◆ **About this exercise**: Give back an exact copy of the lines in the records below, from the line that has "purple fork: 2 -> 3" through the line that has "turquoise tree: 1 -> 2", and nothing besides.

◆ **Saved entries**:
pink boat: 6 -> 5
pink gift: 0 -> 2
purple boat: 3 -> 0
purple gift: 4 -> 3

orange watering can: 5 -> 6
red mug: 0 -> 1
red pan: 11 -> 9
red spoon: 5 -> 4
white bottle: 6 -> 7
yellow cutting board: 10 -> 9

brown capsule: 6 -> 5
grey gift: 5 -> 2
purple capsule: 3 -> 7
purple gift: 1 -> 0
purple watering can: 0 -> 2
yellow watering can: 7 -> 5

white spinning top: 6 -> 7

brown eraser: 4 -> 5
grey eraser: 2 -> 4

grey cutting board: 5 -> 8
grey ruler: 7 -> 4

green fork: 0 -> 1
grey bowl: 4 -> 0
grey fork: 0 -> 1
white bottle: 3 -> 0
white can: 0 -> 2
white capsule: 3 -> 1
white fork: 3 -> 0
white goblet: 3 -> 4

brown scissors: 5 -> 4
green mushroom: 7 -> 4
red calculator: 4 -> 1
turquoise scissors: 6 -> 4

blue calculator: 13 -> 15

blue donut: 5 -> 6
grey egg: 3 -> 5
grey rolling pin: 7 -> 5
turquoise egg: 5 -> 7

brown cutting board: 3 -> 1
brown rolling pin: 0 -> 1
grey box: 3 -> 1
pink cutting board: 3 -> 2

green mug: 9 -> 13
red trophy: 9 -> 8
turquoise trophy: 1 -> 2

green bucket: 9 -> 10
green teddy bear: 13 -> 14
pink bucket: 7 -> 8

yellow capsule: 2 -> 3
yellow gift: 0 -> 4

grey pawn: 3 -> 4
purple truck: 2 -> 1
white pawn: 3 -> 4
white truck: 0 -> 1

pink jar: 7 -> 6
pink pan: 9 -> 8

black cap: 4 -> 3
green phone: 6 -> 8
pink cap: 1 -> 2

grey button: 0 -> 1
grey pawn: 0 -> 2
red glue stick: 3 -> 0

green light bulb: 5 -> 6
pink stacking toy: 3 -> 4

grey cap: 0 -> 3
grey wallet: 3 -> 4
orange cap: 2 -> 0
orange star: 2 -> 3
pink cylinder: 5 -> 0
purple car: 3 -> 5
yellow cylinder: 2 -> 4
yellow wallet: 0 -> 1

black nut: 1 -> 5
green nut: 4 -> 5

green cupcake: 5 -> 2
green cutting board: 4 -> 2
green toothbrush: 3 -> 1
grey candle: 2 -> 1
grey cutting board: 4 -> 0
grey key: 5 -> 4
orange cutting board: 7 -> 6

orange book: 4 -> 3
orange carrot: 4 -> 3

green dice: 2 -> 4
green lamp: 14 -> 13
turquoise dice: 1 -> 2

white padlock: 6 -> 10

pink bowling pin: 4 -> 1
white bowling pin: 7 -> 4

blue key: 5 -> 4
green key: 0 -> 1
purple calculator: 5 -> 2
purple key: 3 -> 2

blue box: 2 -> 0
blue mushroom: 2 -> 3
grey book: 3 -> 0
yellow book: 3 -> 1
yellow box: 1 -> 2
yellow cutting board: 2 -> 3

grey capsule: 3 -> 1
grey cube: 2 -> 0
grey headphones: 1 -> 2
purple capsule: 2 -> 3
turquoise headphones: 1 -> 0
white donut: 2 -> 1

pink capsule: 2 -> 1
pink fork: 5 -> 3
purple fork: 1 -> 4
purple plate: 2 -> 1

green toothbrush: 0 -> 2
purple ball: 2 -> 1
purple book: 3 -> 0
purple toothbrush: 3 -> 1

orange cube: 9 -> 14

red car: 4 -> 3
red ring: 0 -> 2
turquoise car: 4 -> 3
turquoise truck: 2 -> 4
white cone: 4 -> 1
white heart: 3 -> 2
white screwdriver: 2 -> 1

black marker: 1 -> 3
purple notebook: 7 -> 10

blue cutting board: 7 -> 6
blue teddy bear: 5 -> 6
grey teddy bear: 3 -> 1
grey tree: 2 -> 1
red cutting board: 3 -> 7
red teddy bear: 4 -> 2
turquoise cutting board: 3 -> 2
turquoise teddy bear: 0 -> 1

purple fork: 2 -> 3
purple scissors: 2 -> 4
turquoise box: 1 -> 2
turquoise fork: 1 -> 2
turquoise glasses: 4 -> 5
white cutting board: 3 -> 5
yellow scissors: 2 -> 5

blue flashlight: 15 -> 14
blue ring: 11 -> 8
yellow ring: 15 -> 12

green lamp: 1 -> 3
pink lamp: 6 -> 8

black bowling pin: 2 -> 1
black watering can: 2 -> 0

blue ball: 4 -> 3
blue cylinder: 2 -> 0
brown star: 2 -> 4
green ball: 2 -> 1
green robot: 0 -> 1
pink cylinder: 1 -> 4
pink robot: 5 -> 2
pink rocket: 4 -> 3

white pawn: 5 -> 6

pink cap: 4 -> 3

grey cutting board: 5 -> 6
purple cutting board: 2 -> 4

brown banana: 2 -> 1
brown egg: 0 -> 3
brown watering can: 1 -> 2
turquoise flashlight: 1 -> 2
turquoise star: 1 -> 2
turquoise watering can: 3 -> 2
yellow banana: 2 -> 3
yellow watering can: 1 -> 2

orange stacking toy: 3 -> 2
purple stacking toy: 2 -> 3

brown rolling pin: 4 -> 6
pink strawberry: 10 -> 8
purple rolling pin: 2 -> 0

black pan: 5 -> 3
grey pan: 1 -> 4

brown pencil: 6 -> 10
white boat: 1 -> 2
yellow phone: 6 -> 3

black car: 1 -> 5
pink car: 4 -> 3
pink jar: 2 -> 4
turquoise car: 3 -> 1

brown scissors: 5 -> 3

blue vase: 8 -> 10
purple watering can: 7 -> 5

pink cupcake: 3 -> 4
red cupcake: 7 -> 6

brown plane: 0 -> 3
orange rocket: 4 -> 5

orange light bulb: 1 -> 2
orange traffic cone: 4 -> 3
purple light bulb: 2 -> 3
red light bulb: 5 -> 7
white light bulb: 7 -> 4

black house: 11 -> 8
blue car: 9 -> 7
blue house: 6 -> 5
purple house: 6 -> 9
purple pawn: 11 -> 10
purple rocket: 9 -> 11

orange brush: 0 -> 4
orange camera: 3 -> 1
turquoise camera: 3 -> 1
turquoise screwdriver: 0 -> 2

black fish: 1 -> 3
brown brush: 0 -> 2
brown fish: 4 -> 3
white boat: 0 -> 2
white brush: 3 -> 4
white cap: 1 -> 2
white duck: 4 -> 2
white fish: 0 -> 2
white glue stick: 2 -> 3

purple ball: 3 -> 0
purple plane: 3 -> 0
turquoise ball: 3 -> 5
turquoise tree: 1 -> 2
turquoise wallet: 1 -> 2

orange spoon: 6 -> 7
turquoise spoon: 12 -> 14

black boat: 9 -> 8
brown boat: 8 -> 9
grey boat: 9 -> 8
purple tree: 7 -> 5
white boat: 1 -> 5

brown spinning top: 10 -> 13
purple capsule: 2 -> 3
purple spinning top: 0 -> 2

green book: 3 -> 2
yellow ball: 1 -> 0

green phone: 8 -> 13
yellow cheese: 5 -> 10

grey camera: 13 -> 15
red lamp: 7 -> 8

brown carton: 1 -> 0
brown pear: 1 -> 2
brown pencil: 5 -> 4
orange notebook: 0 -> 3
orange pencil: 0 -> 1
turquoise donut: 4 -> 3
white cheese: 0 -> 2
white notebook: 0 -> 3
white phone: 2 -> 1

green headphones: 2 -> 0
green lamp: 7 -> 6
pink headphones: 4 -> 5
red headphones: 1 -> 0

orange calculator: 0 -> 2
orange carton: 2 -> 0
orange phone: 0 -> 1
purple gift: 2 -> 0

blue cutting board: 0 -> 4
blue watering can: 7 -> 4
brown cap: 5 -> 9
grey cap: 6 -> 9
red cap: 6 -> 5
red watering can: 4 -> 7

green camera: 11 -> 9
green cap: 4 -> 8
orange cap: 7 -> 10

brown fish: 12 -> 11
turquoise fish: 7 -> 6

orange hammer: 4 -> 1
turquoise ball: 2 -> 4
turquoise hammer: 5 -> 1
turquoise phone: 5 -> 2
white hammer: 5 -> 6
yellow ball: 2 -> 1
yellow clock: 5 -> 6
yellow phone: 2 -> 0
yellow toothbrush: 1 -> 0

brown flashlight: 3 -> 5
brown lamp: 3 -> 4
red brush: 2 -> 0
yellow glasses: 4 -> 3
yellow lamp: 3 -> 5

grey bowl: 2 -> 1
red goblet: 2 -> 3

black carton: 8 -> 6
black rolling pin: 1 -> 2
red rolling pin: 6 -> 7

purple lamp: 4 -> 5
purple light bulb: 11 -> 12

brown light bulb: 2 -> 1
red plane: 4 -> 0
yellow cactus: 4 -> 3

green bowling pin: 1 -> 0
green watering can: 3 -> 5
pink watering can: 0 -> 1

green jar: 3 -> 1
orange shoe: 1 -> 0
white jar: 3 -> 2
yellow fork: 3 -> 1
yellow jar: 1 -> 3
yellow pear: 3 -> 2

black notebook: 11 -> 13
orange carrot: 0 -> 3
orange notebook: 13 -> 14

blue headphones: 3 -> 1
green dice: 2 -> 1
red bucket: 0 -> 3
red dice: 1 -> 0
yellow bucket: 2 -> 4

◆ **Reply to the task**:
purple fork: 2 -> 3
purple scissors: 2 -> 4
turquoise box: 1 -> 2
turquoise fork: 1 -> 2
turquoise glasses: 4 -> 5
white cutting board: 3 -> 5
yellow scissors: 2 -> 5

blue flashlight: 15 -> 14
blue ring: 11 -> 8
yellow ring: 15 -> 12

green lamp: 1 -> 3
pink lamp: 6 -> 8

black bowling pin: 2 -> 1
black watering can: 2 -> 0

blue ball: 4 -> 3
blue cylinder: 2 -> 0
brown star: 2 -> 4
green ball: 2 -> 1
green robot: 0 -> 1
pink cylinder: 1 -> 4
pink robot: 5 -> 2
pink rocket: 4 -> 3

white pawn: 5 -> 6

pink cap: 4 -> 3

grey cutting board: 5 -> 6
purple cutting board: 2 -> 4

brown banana: 2 -> 1
brown egg: 0 -> 3
brown watering can: 1 -> 2
turquoise flashlight: 1 -> 2
turquoise star: 1 -> 2
turquoise watering can: 3 -> 2
yellow banana: 2 -> 3
yellow watering can: 1 -> 2

orange stacking toy: 3 -> 2
purple stacking toy: 2 -> 3

brown rolling pin: 4 -> 6
pink strawberry: 10 -> 8
purple rolling pin: 2 -> 0

black pan: 5 -> 3
grey pan: 1 -> 4

brown pencil: 6 -> 10
white boat: 1 -> 2
yellow phone: 6 -> 3

black car: 1 -> 5
pink car: 4 -> 3
pink jar: 2 -> 4
turquoise car: 3 -> 1

brown scissors: 5 -> 3

blue vase: 8 -> 10
purple watering can: 7 -> 5

pink cupcake: 3 -> 4
red cupcake: 7 -> 6

brown plane: 0 -> 3
orange rocket: 4 -> 5

orange light bulb: 1 -> 2
orange traffic cone: 4 -> 3
purple light bulb: 2 -> 3
red light bulb: 5 -> 7
white light bulb: 7 -> 4

black house: 11 -> 8
blue car: 9 -> 7
blue house: 6 -> 5
purple house: 6 -> 9
purple pawn: 11 -> 10
purple rocket: 9 -> 11

orange brush: 0 -> 4
orange camera: 3 -> 1
turquoise camera: 3 -> 1
turquoise screwdriver: 0 -> 2

black fish: 1 -> 3
brown brush: 0 -> 2
brown fish: 4 -> 3
white boat: 0 -> 2
white brush: 3 -> 4
white cap: 1 -> 2
white duck: 4 -> 2
white fish: 0 -> 2
white glue stick: 2 -> 3

purple ball: 3 -> 0
purple plane: 3 -> 0
turquoise ball: 3 -> 5
turquoise tree: 1 -> 2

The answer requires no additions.